═══ THE DATA

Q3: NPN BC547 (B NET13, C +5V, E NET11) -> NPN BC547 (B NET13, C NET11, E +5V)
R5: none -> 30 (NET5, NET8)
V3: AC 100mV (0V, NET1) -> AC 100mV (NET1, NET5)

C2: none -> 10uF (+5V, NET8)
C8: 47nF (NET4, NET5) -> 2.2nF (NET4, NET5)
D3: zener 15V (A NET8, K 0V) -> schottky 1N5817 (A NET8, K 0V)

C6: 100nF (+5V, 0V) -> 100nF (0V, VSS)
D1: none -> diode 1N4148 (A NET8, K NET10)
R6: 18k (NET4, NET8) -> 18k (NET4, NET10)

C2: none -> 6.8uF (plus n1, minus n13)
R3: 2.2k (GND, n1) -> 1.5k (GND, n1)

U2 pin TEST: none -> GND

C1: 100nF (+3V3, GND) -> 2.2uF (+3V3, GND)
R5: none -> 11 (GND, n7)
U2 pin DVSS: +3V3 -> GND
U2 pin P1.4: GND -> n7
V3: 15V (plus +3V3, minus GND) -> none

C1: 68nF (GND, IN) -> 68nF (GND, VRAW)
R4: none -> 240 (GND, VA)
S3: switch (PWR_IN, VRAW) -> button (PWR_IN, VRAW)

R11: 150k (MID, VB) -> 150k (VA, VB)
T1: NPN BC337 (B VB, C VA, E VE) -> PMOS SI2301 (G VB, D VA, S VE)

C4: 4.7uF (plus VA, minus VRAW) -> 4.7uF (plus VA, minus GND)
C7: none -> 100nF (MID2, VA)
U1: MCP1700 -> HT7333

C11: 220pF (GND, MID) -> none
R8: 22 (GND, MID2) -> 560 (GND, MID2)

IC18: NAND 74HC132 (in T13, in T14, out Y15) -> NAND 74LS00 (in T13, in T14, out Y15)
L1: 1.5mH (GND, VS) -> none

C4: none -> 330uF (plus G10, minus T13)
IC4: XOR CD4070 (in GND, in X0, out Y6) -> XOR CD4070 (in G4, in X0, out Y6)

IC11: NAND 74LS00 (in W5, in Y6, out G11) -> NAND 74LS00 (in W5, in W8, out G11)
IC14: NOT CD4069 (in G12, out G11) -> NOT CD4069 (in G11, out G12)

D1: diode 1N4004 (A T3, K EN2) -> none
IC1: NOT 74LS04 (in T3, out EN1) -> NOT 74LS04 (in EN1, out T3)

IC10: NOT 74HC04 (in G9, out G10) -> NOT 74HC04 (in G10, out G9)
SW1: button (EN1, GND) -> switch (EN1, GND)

══════

Output the records exactly.

Q3: NPN BC547 (B NET13, C +5V, E NET11) -> NPN BC547 (B NET13, C NET11, E +5V)
R5: none -> 30 (NET5, NET8)
V3: AC 100mV (0V, NET1) -> AC 100mV (NET1, NET5)

C2: none -> 10uF (+5V, NET8)
C8: 47nF (NET4, NET5) -> 2.2nF (NET4, NET5)
D3: zener 15V (A NET8, K 0V) -> schottky 1N5817 (A NET8, K 0V)

C6: 100nF (+5V, 0V) -> 100nF (0V, VSS)
D1: none -> diode 1N4148 (A NET8, K NET10)
R6: 18k (NET4, NET8) -> 18k (NET4, NET10)

C2: none -> 6.8uF (plus n1, minus n13)
R3: 2.2k (GND, n1) -> 1.5k (GND, n1)

U2 pin TEST: none -> GND

C1: 100nF (+3V3, GND) -> 2.2uF (+3V3, GND)
R5: none -> 11 (GND, n7)
U2 pin DVSS: +3V3 -> GND
U2 pin P1.4: GND -> n7
V3: 15V (plus +3V3, minus GND) -> none

C1: 68nF (GND, IN) -> 68nF (GND, VRAW)
R4: none -> 240 (GND, VA)
S3: switch (PWR_IN, VRAW) -> button (PWR_IN, VRAW)

R11: 150k (MID, VB) -> 150k (VA, VB)
T1: NPN BC337 (B VB, C VA, E VE) -> PMOS SI2301 (G VB, D VA, S VE)

C4: 4.7uF (plus VA, minus VRAW) -> 4.7uF (plus VA, minus GND)
C7: none -> 100nF (MID2, VA)
U1: MCP1700 -> HT7333

C11: 220pF (GND, MID) -> none
R8: 22 (GND, MID2) -> 560 (GND, MID2)

IC18: NAND 74HC132 (in T13, in T14, out Y15) -> NAND 74LS00 (in T13, in T14, out Y15)
L1: 1.5mH (GND, VS) -> none

C4: none -> 330uF (plus G10, minus T13)
IC4: XOR CD4070 (in GND, in X0, out Y6) -> XOR CD4070 (in G4, in X0, out Y6)

IC11: NAND 74LS00 (in W5, in Y6, out G11) -> NAND 74LS00 (in W5, in W8, out G11)
IC14: NOT CD4069 (in G12, out G11) -> NOT CD4069 (in G11, out G12)

D1: diode 1N4004 (A T3, K EN2) -> none
IC1: NOT 74LS04 (in T3, out EN1) -> NOT 74LS04 (in EN1, out T3)

IC10: NOT 74HC04 (in G9, out G10) -> NOT 74HC04 (in G10, out G9)
SW1: button (EN1, GND) -> switch (EN1, GND)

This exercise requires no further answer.